▶ **Recorded information**:

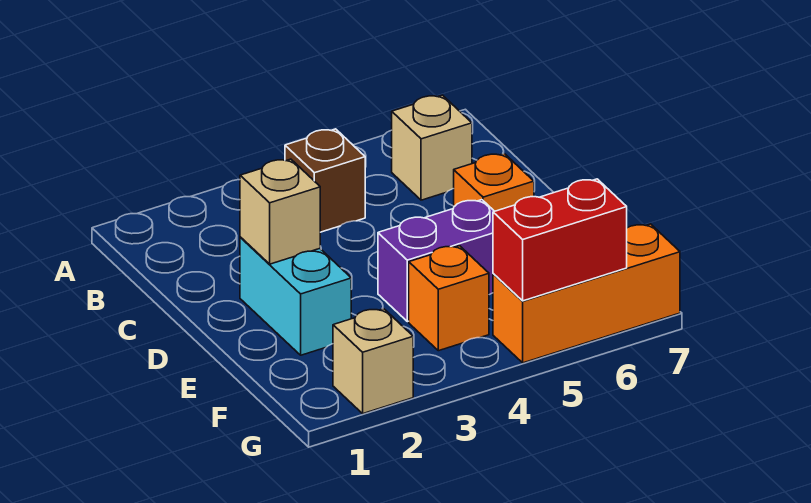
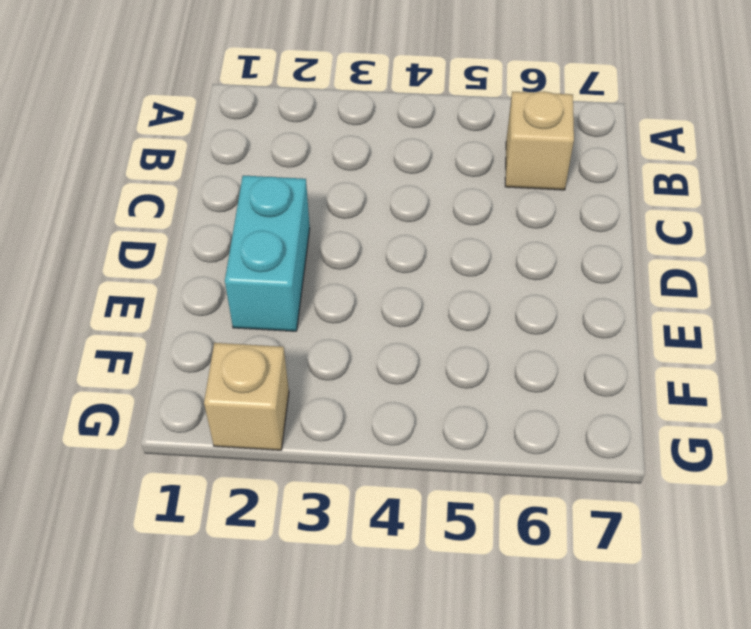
none -> brown 1x1 brick [285,129,365,232]
none -> orange 1x1 brick [454,154,534,211]

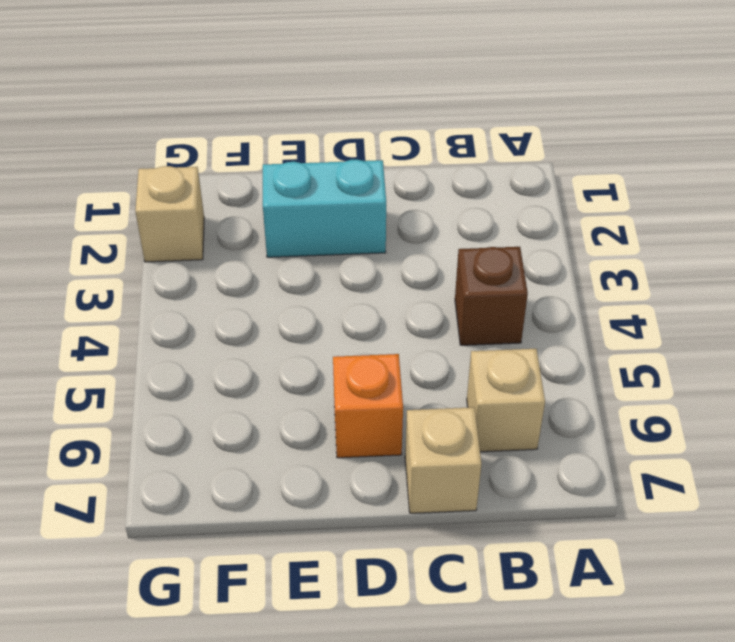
tan 1x1 brick [405,407,481,513] -> tan 1x1 brick moved to [240,159,320,264]
none -> purple 1x2 brick [378,200,494,322]
none -> orange 1x1 brick [409,246,489,351]

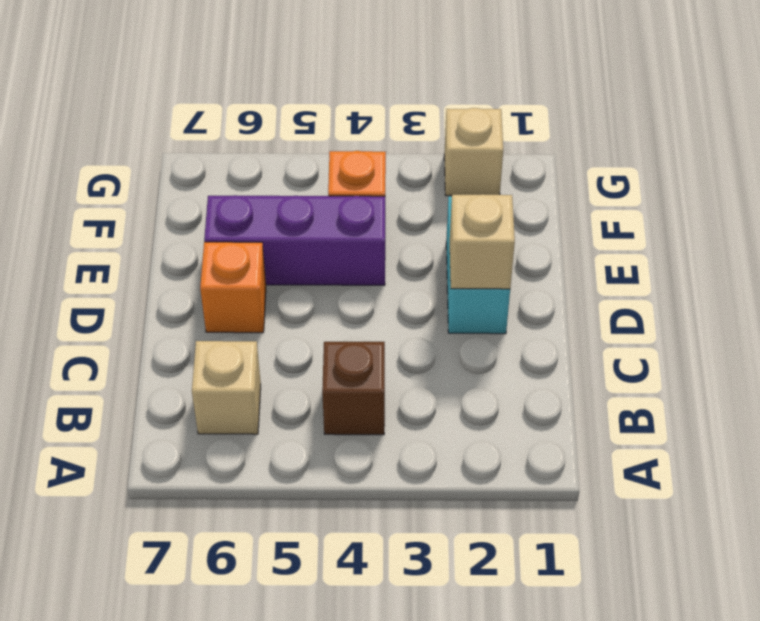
purple 1x3 brick [204,195,385,285] -> purple 1x2 brick [378,200,494,322]
none -> orange 1x3 brick [493,224,680,363]
none -> red 1x2 brick [493,179,627,301]

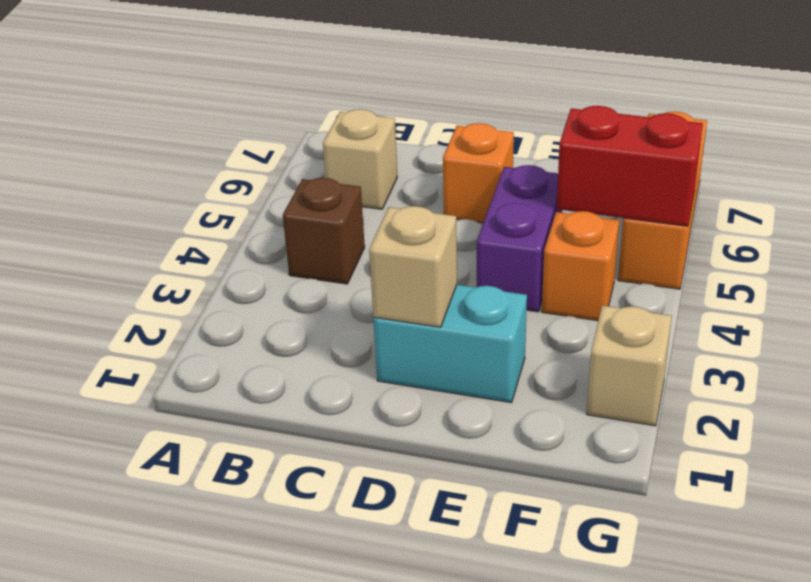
red 1x2 brick [557,106,703,226] -> red 1x2 brick turned to [493,179,627,301]

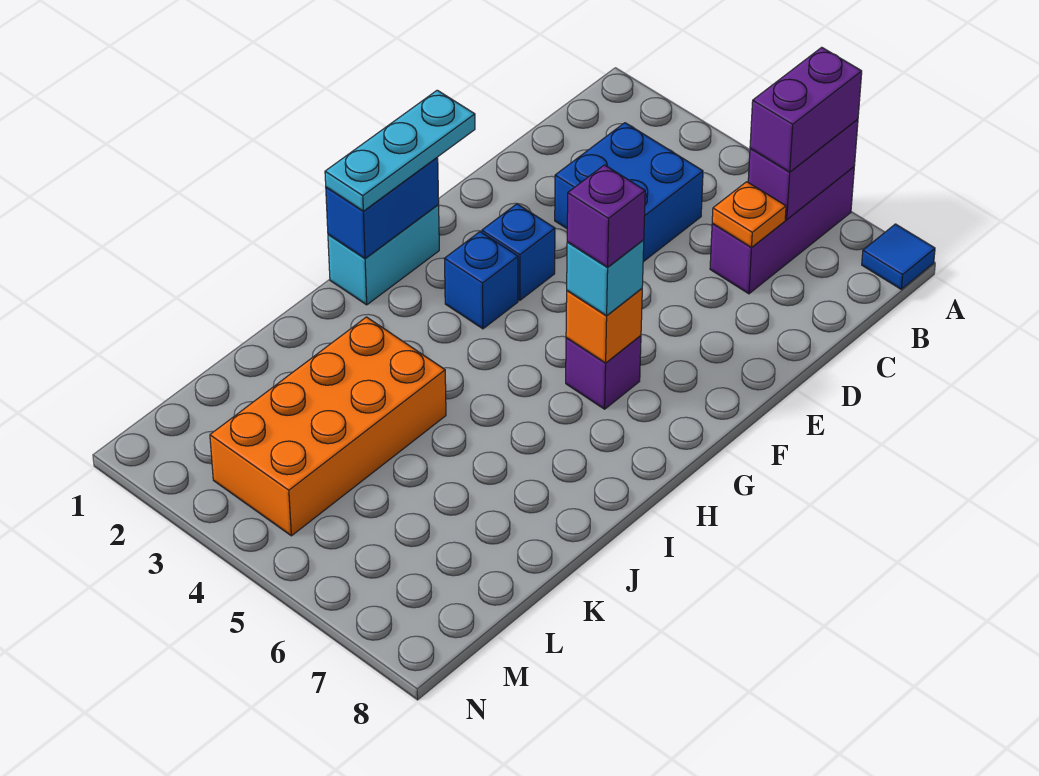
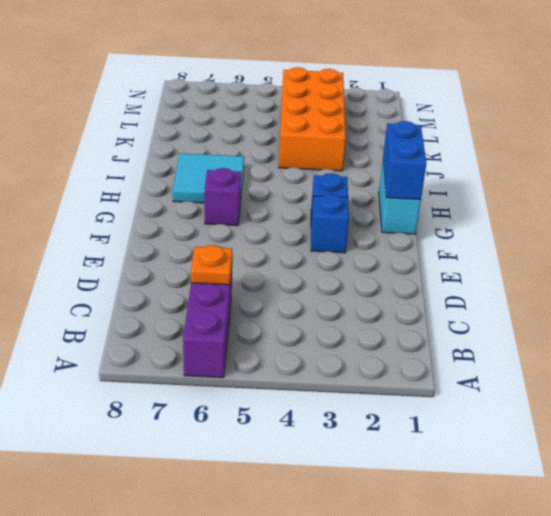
cyan 2x2 tile [173,153,244,204] -> none
none -> blue 1x1 tile [862,224,935,289]
none -> blue 2x2 brick [555,123,703,262]
none -> purple 1x2 brick [748,119,858,220]

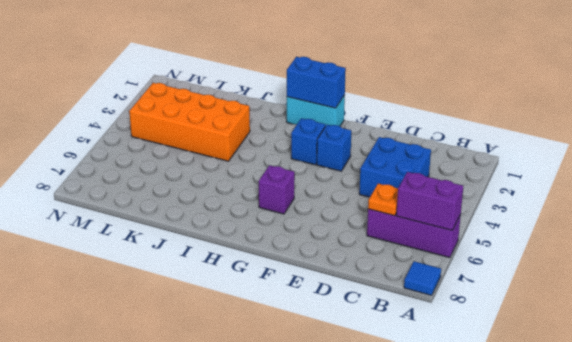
none -> orange 1x1 brick [566,289,642,363]
none -> purple 1x2 brick [750,47,862,172]
none -> cyan 1x3 plate [325,90,475,211]

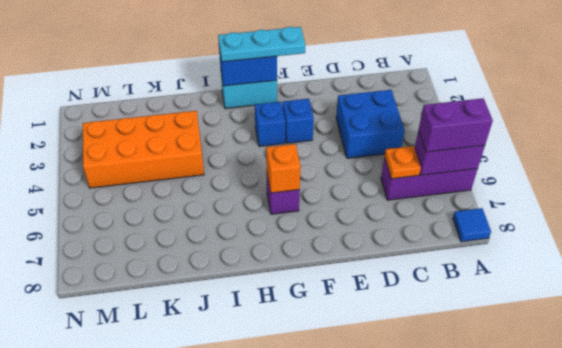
none -> cyan 1x1 brick [567,240,644,316]
none -> purple 1x1 brick [567,165,645,267]

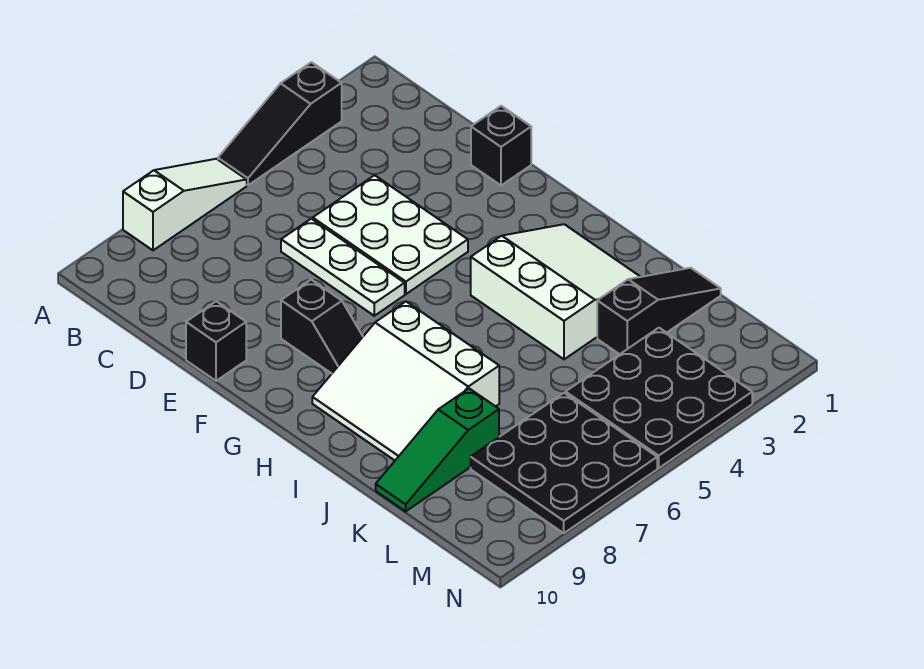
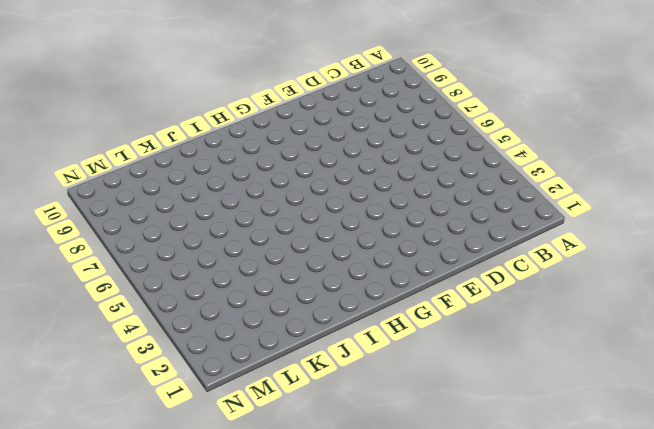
none -> black 1x3 slope [218,62,342,185]
none -> white 1x3 slope [123,159,247,250]
none -> white 2x3 plate [313,175,468,294]

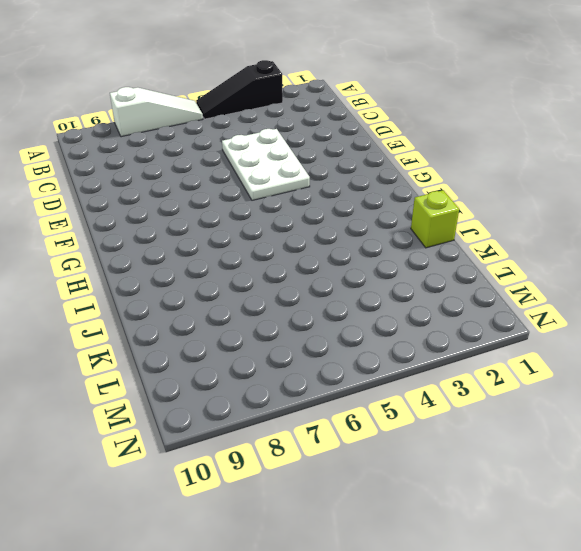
lime 1x1 brick [411,190,459,248] -> none
none -> white 1x3 plate [281,219,405,316]
none -> black 1x1 brick [471,106,531,185]
none -> black 1x1 brick [186,301,246,381]

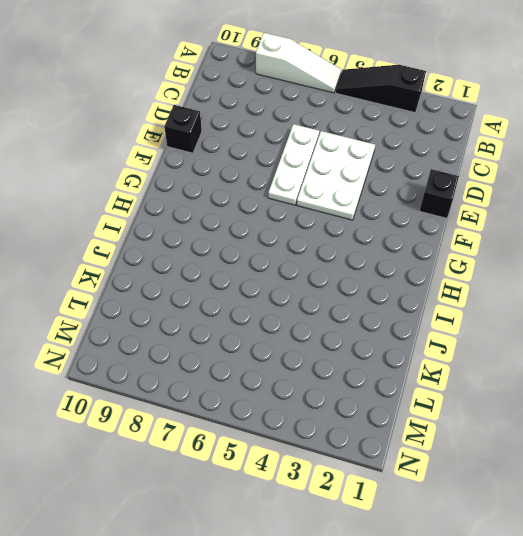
none -> black 1x2 slope [281,280,363,374]
none -> white 3x3 slope [471,224,640,359]
none -> white 3x3 slope [312,302,499,460]

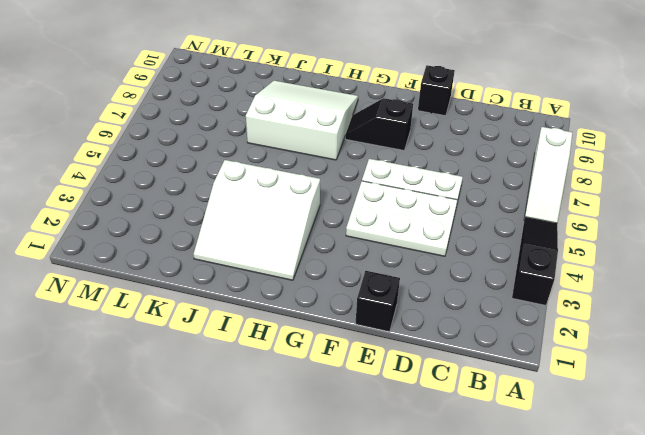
none -> black 1x3 slope [597,268,721,354]
none -> green 1x3 slope [376,389,499,511]
none -> black 3x3 plate [566,328,752,468]

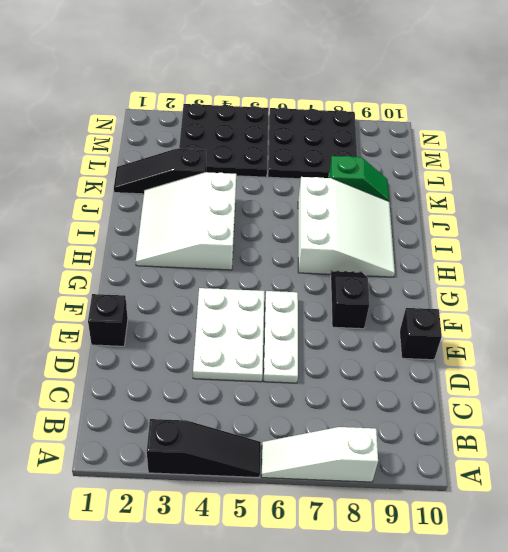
green 1x2 slope [329,156,389,201] -> green 1x3 slope [376,389,499,511]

▶ **Assignment**: Transcribe the full listing above exactly, with the images removed.

▶ **Exercise response**:
none -> brown 1x1 brick [285,129,365,232]
none -> orange 1x1 brick [454,154,534,211]

tan 1x1 brick [405,407,481,513] -> tan 1x1 brick moved to [240,159,320,264]
none -> purple 1x2 brick [378,200,494,322]
none -> orange 1x1 brick [409,246,489,351]

purple 1x3 brick [204,195,385,285] -> purple 1x2 brick [378,200,494,322]
none -> orange 1x3 brick [493,224,680,363]
none -> red 1x2 brick [493,179,627,301]

red 1x2 brick [557,106,703,226] -> red 1x2 brick turned to [493,179,627,301]

cyan 2x2 tile [173,153,244,204] -> none
none -> blue 1x1 tile [862,224,935,289]
none -> blue 2x2 brick [555,123,703,262]
none -> purple 1x2 brick [748,119,858,220]

none -> orange 1x1 brick [566,289,642,363]
none -> purple 1x2 brick [750,47,862,172]
none -> cyan 1x3 plate [325,90,475,211]

none -> cyan 1x1 brick [567,240,644,316]
none -> purple 1x1 brick [567,165,645,267]

none -> black 1x3 slope [218,62,342,185]
none -> white 1x3 slope [123,159,247,250]
none -> white 2x3 plate [313,175,468,294]

lime 1x1 brick [411,190,459,248] -> none
none -> white 1x3 plate [281,219,405,316]
none -> black 1x1 brick [471,106,531,185]
none -> black 1x1 brick [186,301,246,381]

none -> black 1x2 slope [281,280,363,374]
none -> white 3x3 slope [471,224,640,359]
none -> white 3x3 slope [312,302,499,460]

none -> black 1x3 slope [597,268,721,354]
none -> green 1x3 slope [376,389,499,511]
none -> black 3x3 plate [566,328,752,468]

green 1x2 slope [329,156,389,201] -> green 1x3 slope [376,389,499,511]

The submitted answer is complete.